==== COLLECTED MATERIAL
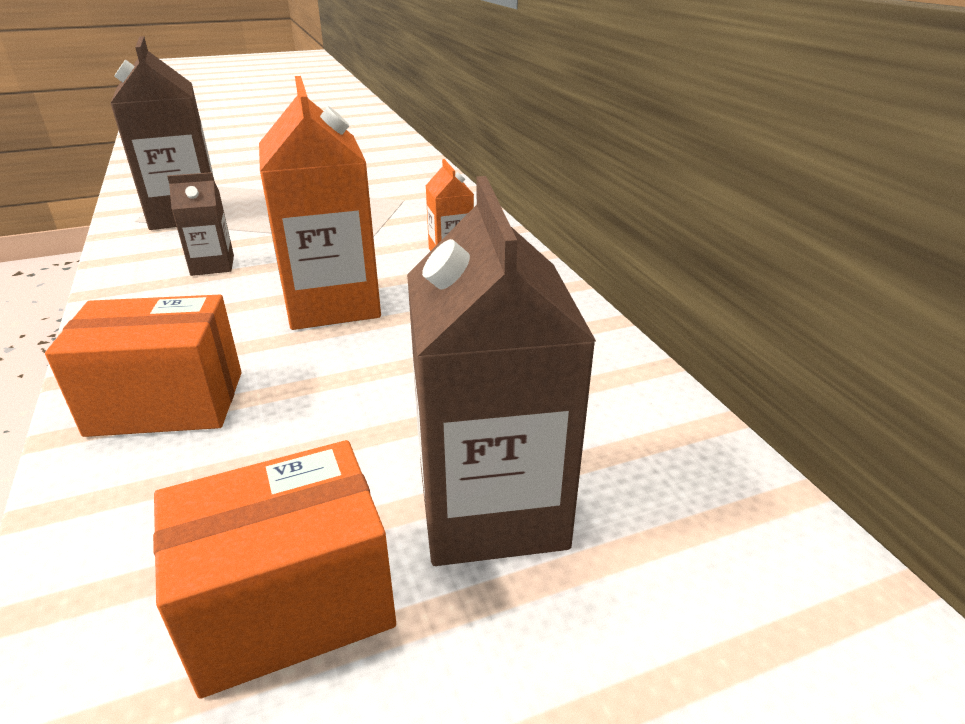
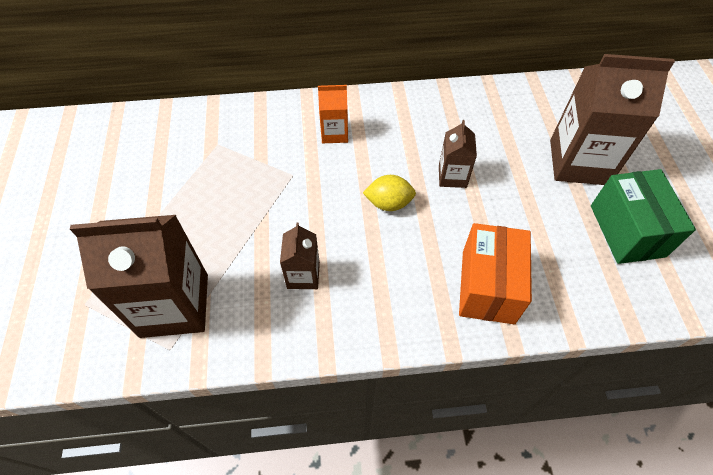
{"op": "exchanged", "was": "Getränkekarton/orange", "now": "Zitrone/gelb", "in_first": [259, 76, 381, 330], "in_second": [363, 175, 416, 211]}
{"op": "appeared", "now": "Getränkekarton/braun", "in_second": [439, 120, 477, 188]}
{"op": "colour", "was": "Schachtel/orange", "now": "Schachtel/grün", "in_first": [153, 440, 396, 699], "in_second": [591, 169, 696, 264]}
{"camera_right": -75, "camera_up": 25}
========
▶ [WORK TO BE COMPLETED]
Drop the pictures, then repeat the material word for word.

▶ [RESPONSE TO THIS TASK]
{"op": "exchanged", "was": "Getränkekarton/orange", "now": "Zitrone/gelb", "in_first": [259, 76, 381, 330], "in_second": [363, 175, 416, 211]}
{"op": "appeared", "now": "Getränkekarton/braun", "in_second": [439, 120, 477, 188]}
{"op": "colour", "was": "Schachtel/orange", "now": "Schachtel/grün", "in_first": [153, 440, 396, 699], "in_second": [591, 169, 696, 264]}
{"camera_right": -75, "camera_up": 25}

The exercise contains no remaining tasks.